WHAT THE TASK ASKS: Whenever a line below holds the word "diode", count it; then give the total and nothing else.

Dataset records:
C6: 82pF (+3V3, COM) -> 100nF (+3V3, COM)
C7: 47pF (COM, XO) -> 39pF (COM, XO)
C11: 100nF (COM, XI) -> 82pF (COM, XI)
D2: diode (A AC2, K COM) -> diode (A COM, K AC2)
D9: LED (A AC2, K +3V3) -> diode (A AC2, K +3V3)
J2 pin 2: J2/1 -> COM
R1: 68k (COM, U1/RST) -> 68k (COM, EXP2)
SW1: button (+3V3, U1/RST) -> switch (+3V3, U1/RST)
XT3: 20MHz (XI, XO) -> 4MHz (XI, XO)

RESPONSE TO THIS EXERCISE: 2